Before-and-after object lists

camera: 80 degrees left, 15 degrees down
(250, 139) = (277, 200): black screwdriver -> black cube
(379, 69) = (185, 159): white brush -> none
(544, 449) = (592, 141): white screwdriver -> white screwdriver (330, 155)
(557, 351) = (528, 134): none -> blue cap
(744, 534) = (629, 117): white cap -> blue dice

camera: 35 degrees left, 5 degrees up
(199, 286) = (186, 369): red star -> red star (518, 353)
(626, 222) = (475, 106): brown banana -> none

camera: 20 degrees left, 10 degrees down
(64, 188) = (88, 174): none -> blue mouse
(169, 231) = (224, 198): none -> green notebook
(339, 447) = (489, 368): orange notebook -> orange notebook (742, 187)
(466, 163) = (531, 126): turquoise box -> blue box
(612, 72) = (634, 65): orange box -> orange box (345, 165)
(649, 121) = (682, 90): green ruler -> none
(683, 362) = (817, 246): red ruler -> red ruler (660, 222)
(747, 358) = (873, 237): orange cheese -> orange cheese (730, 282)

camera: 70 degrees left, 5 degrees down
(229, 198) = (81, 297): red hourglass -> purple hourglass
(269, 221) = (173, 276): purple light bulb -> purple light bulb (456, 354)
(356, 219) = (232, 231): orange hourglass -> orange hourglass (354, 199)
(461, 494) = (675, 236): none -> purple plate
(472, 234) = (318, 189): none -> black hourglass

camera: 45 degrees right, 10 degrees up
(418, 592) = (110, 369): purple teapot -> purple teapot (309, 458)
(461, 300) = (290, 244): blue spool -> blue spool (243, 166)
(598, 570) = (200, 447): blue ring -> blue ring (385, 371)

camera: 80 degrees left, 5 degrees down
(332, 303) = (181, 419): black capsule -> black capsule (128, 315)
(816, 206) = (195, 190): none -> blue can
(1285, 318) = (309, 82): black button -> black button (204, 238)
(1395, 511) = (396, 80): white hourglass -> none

PROBLEM TO SOLVE: Every line of the entries above that holds "hourglass" should be copied out.

ANSWER AREA:
(229, 198) = (81, 297): red hourglass -> purple hourglass
(356, 219) = (232, 231): orange hourglass -> orange hourglass (354, 199)
(472, 234) = (318, 189): none -> black hourglass
(1395, 511) = (396, 80): white hourglass -> none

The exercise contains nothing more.